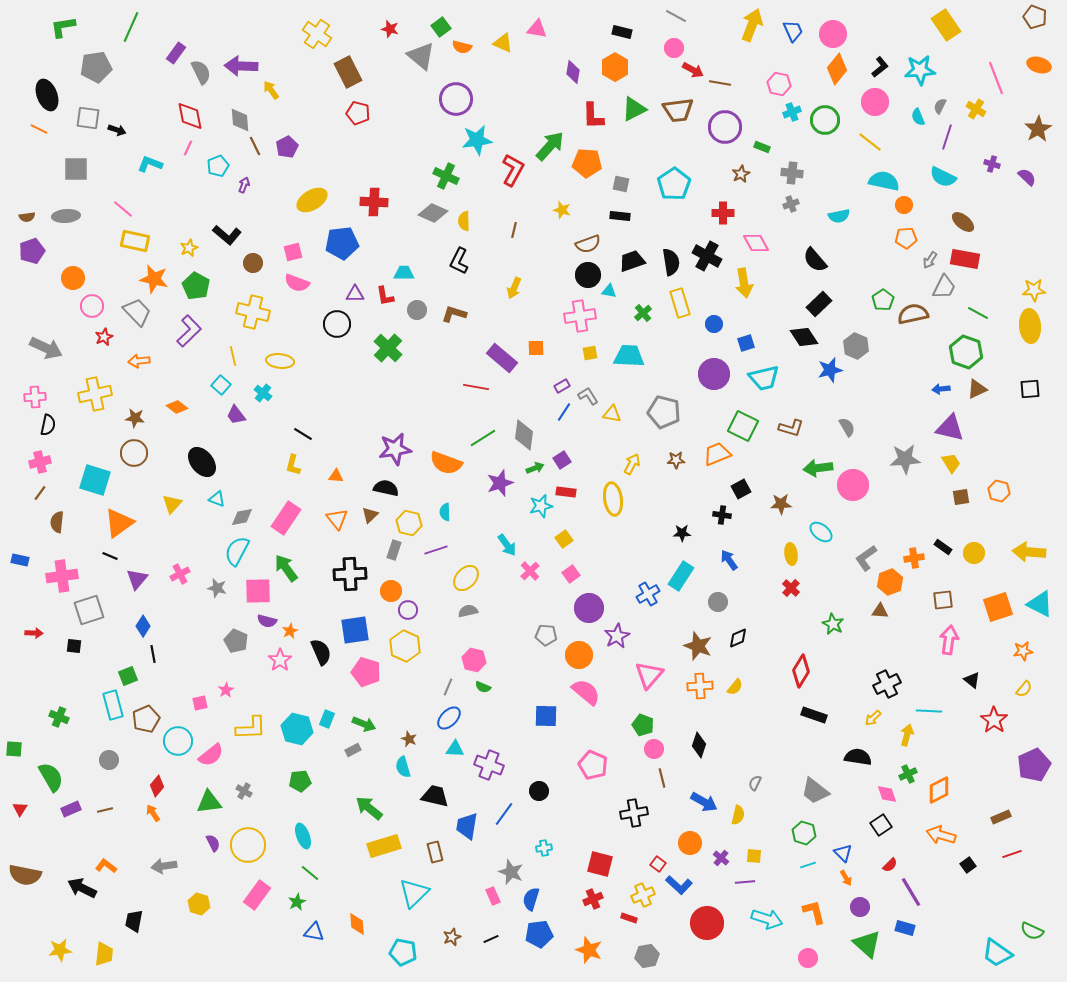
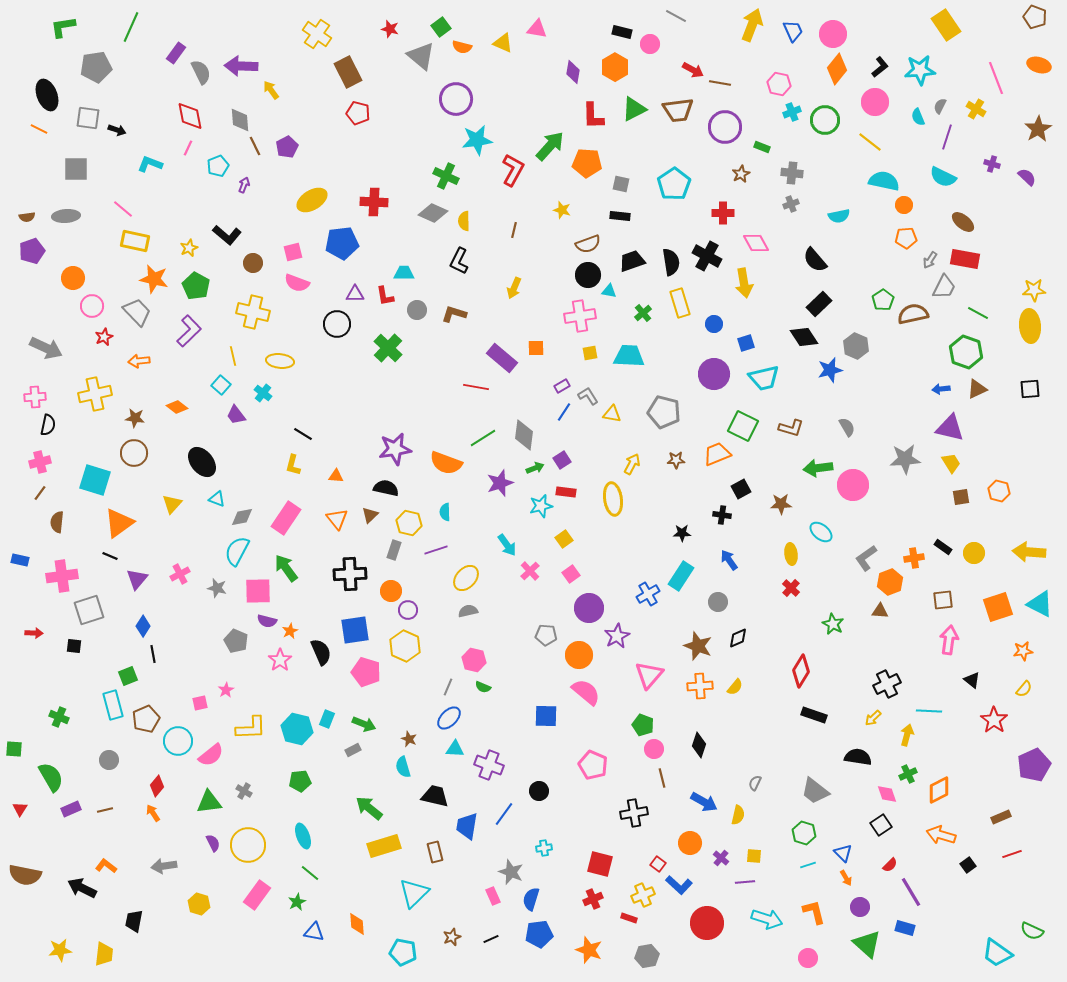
pink circle at (674, 48): moved 24 px left, 4 px up
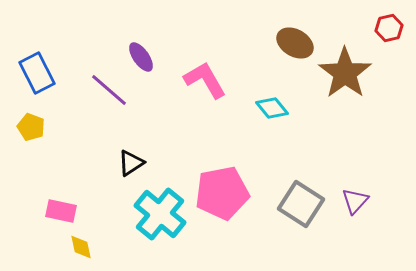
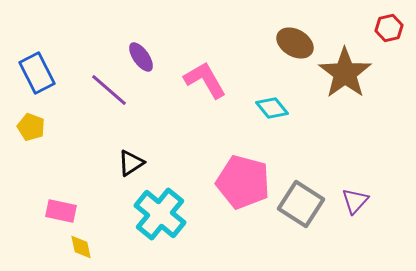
pink pentagon: moved 21 px right, 11 px up; rotated 26 degrees clockwise
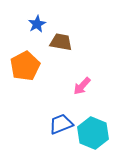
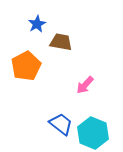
orange pentagon: moved 1 px right
pink arrow: moved 3 px right, 1 px up
blue trapezoid: rotated 60 degrees clockwise
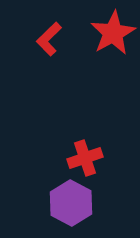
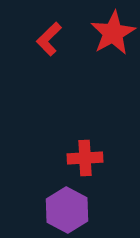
red cross: rotated 16 degrees clockwise
purple hexagon: moved 4 px left, 7 px down
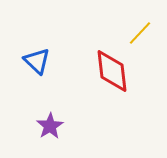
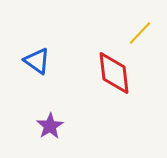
blue triangle: rotated 8 degrees counterclockwise
red diamond: moved 2 px right, 2 px down
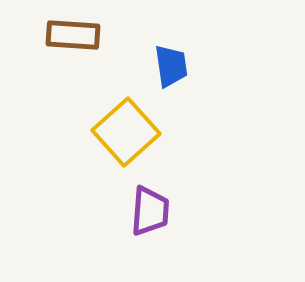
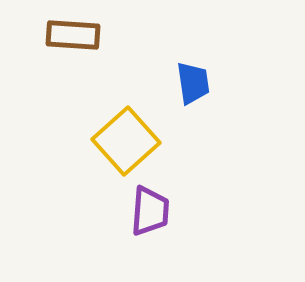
blue trapezoid: moved 22 px right, 17 px down
yellow square: moved 9 px down
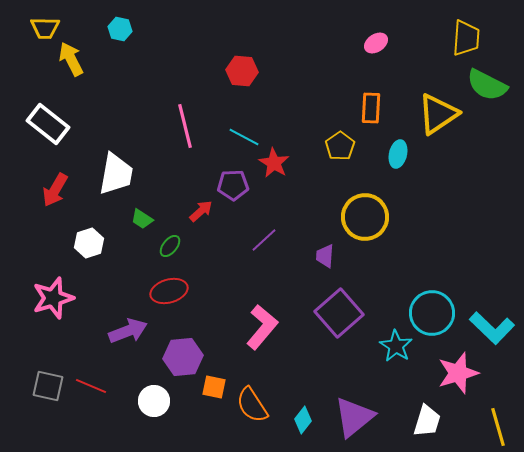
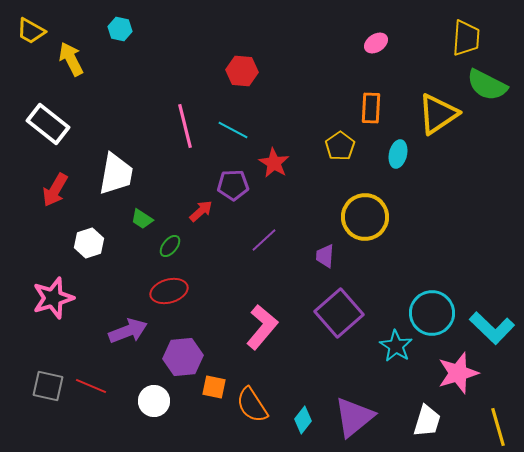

Your task -
Beginning at the line that contains "red diamond: moved 2 px right, 2 px down", retype each line of the data above through the very last one. Do not retype the pictures.

Response box -
red diamond: moved 2 px right, 2 px down
blue trapezoid: moved 22 px right, 17 px down
yellow square: moved 9 px down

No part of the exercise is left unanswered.